# [Requirement]
Could you copy the records below exactly, leaving out any pictures?

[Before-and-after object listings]
☆ ☆ ☆ ☆ ☆ ☆ ☆
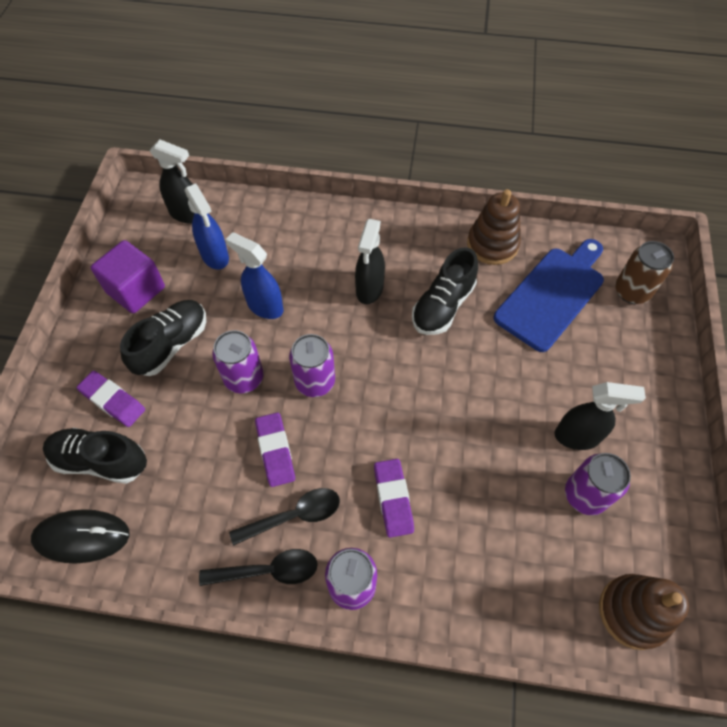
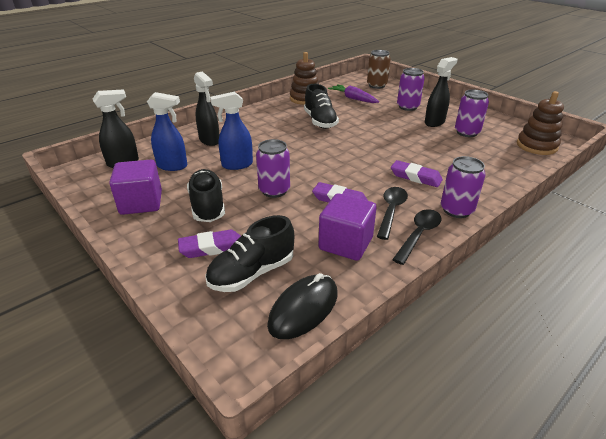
camera: 50 degrees left, 25 degrees down
(200, 509) = (345, 243): none -> purple cube
(315, 381) = (311, 170): purple can -> purple can (407, 107)
(369, 289) = (279, 133): black spray bottle -> black spray bottle (209, 140)
(552, 295) = (353, 99): blue cutting board -> purple carrot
☆ ☆ ☆ ☆ ☆ ☆ ☆
# [Response area]
camera: 50 degrees left, 25 degrees down
(200, 509) = (345, 243): none -> purple cube
(315, 381) = (311, 170): purple can -> purple can (407, 107)
(369, 289) = (279, 133): black spray bottle -> black spray bottle (209, 140)
(552, 295) = (353, 99): blue cutting board -> purple carrot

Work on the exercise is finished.